'''

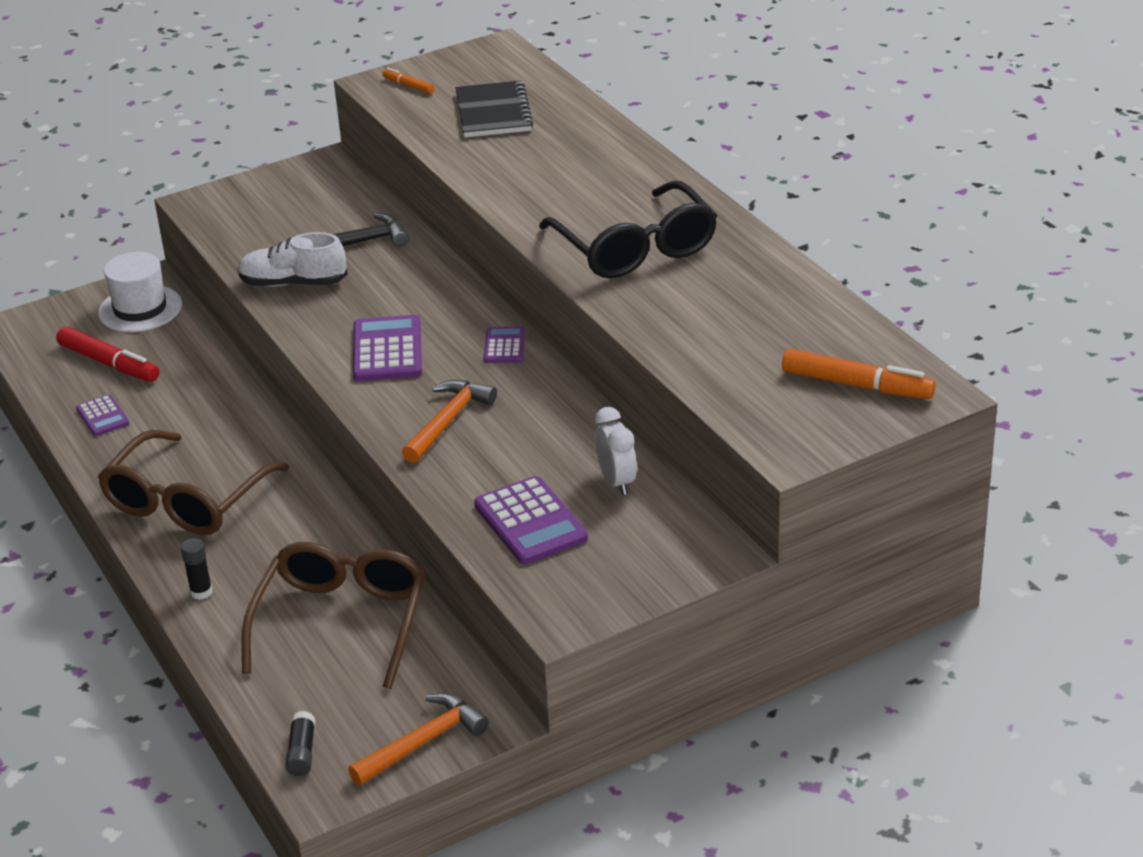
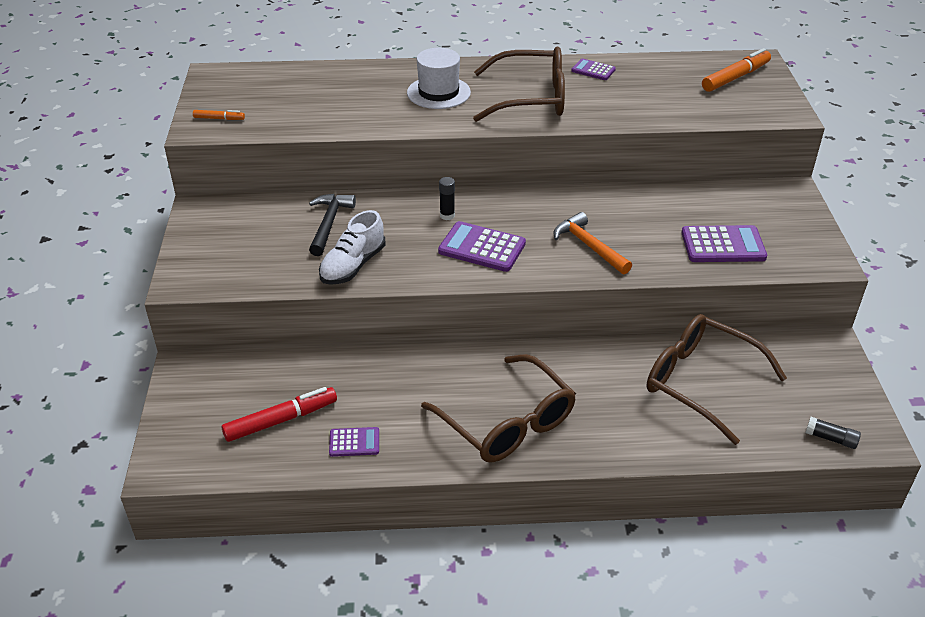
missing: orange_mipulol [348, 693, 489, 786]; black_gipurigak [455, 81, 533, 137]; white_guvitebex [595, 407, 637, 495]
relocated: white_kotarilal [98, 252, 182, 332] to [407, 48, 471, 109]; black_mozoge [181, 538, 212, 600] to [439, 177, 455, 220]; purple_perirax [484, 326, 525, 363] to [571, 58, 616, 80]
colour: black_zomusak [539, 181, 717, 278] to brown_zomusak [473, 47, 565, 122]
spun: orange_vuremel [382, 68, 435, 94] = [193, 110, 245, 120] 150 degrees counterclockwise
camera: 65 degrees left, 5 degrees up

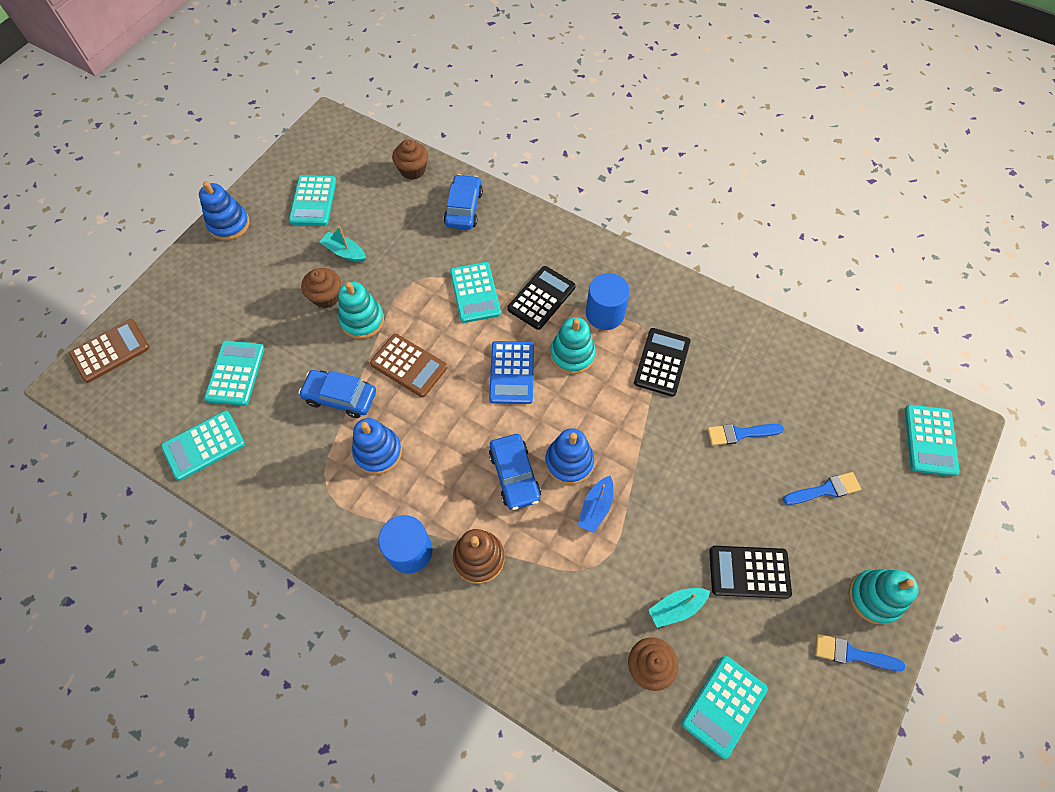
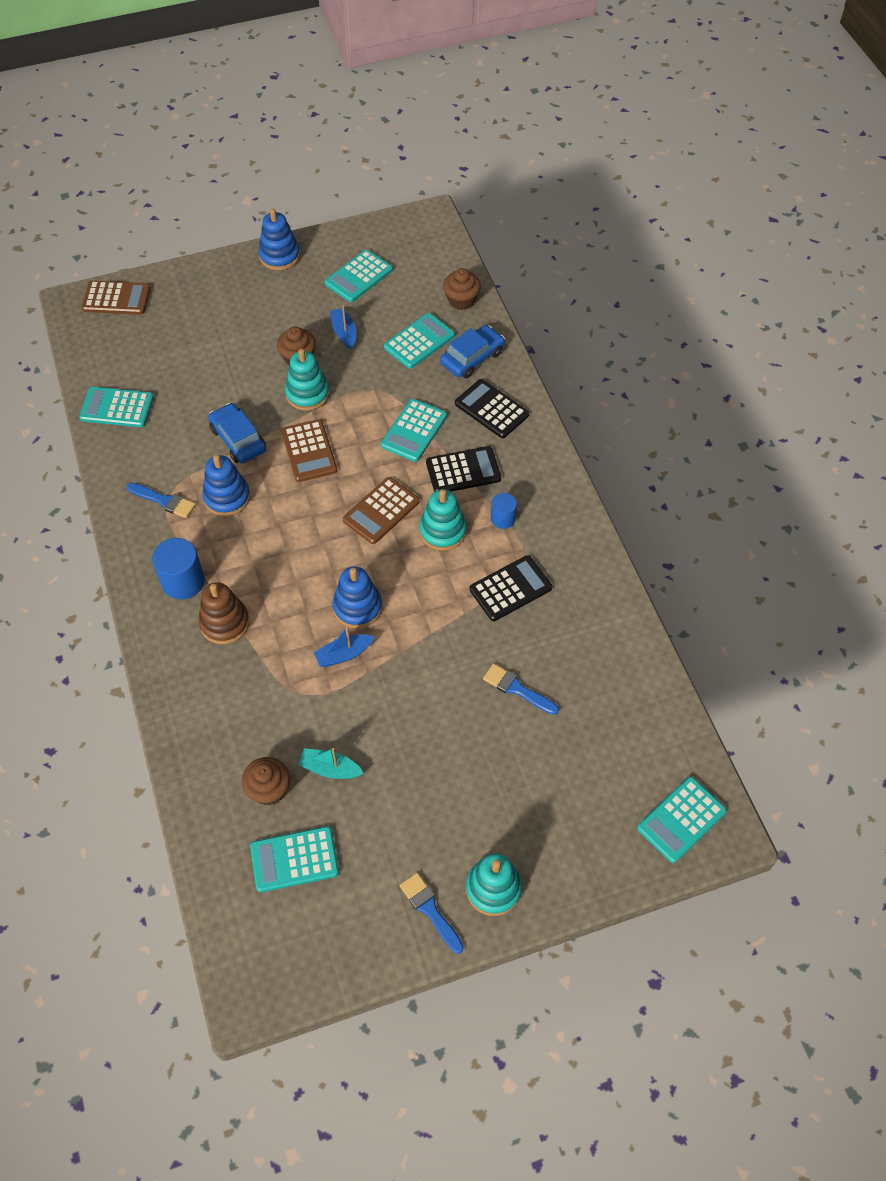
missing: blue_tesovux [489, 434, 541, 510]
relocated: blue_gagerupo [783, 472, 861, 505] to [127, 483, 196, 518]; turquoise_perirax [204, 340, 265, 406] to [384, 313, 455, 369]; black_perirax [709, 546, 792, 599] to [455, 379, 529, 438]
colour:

'''
'''

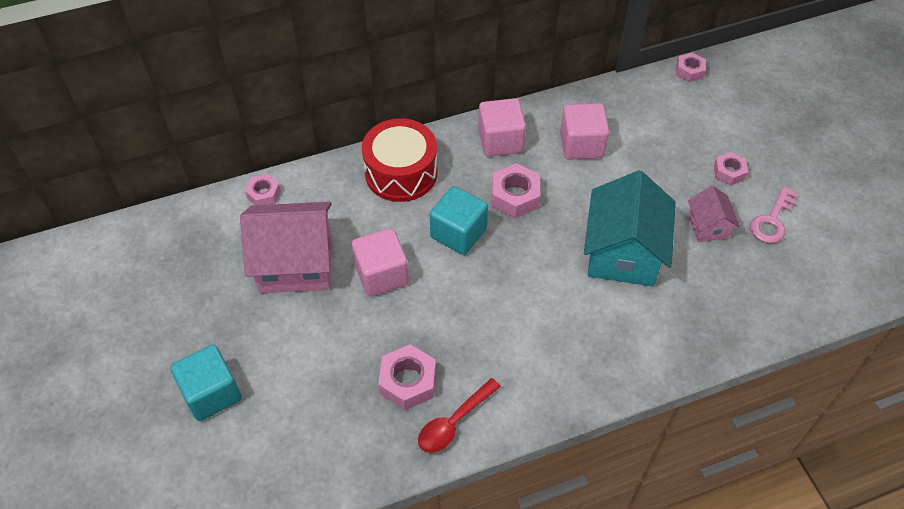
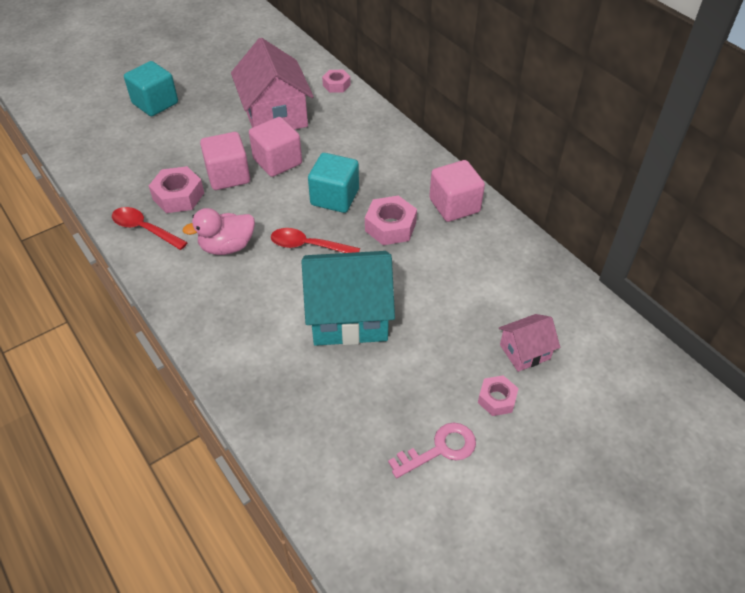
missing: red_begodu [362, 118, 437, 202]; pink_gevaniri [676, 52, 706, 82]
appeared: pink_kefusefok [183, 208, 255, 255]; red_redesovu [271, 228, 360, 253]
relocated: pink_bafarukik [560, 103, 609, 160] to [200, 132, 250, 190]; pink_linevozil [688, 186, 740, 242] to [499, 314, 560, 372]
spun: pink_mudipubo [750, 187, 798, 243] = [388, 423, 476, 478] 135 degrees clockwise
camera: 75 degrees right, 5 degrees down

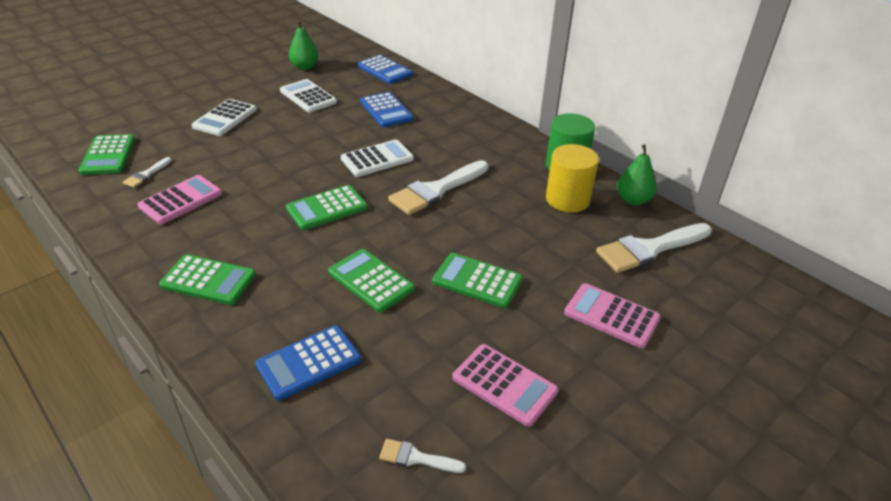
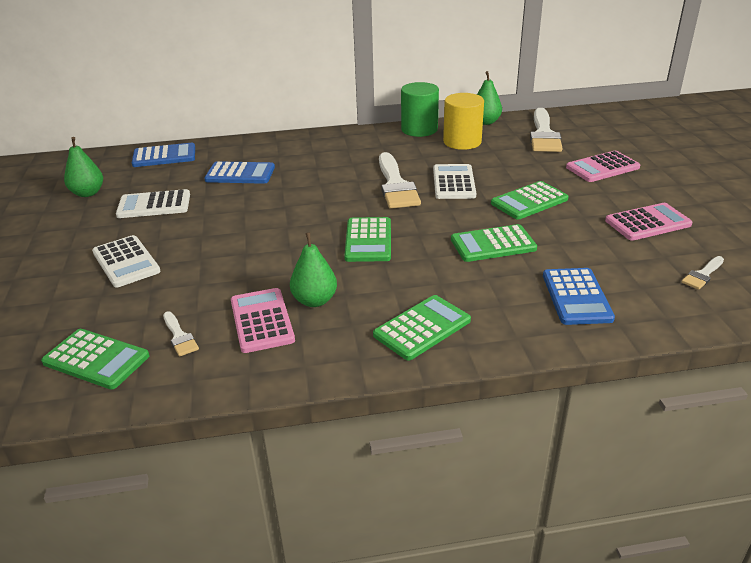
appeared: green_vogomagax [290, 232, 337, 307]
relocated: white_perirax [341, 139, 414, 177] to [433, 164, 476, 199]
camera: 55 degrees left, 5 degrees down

'''

INSTRUCTIONS TO FOLLOW
From the records above, copy only the lines starting with the line that holds "missing: orange_mipulol [348, 693, 489, 786];" and going on through the line that holds "spun: orange_vuremel [382, 68, 435, 94]", exactly as written.

RESPONSE BELOW
missing: orange_mipulol [348, 693, 489, 786]; black_gipurigak [455, 81, 533, 137]; white_guvitebex [595, 407, 637, 495]
relocated: white_kotarilal [98, 252, 182, 332] to [407, 48, 471, 109]; black_mozoge [181, 538, 212, 600] to [439, 177, 455, 220]; purple_perirax [484, 326, 525, 363] to [571, 58, 616, 80]
colour: black_zomusak [539, 181, 717, 278] to brown_zomusak [473, 47, 565, 122]
spun: orange_vuremel [382, 68, 435, 94] = [193, 110, 245, 120] 150 degrees counterclockwise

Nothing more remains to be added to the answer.